+++ Given records +++

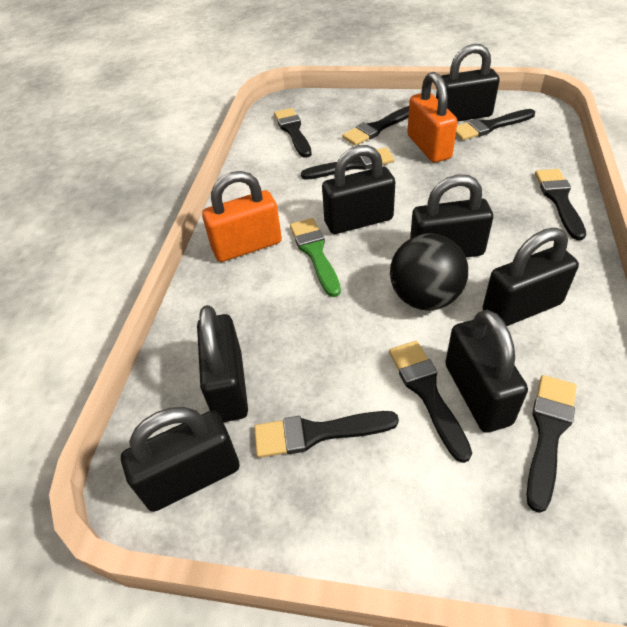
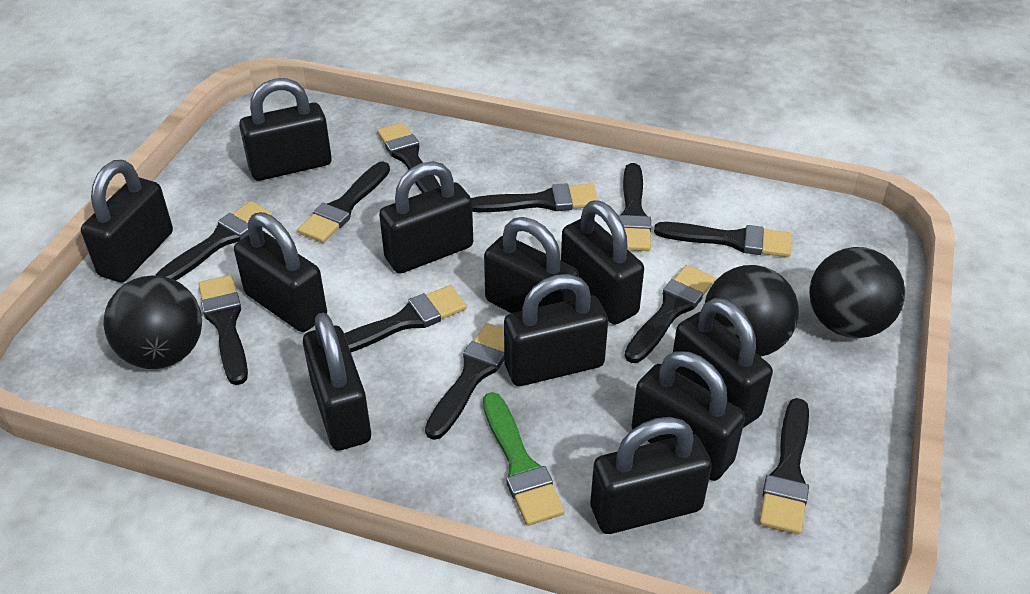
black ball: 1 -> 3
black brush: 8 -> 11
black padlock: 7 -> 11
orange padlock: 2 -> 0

+++
+++ Given records +++

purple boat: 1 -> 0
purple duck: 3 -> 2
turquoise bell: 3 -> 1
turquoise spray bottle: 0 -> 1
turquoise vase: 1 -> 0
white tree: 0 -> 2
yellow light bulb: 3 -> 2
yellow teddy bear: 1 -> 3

+++
+++ Given records +++

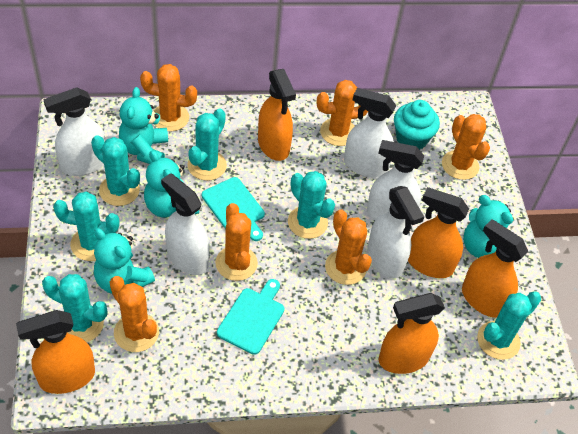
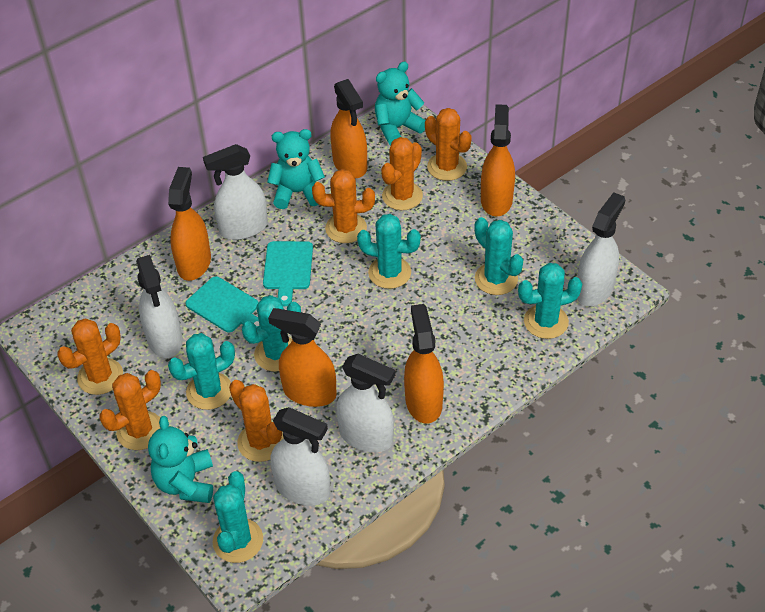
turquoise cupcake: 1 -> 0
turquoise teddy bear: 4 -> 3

+++

_Work request_: Search the data above for the word "teddy". Copy each line it is in.

_Exercise response_:
yellow teddy bear: 1 -> 3
turquoise teddy bear: 4 -> 3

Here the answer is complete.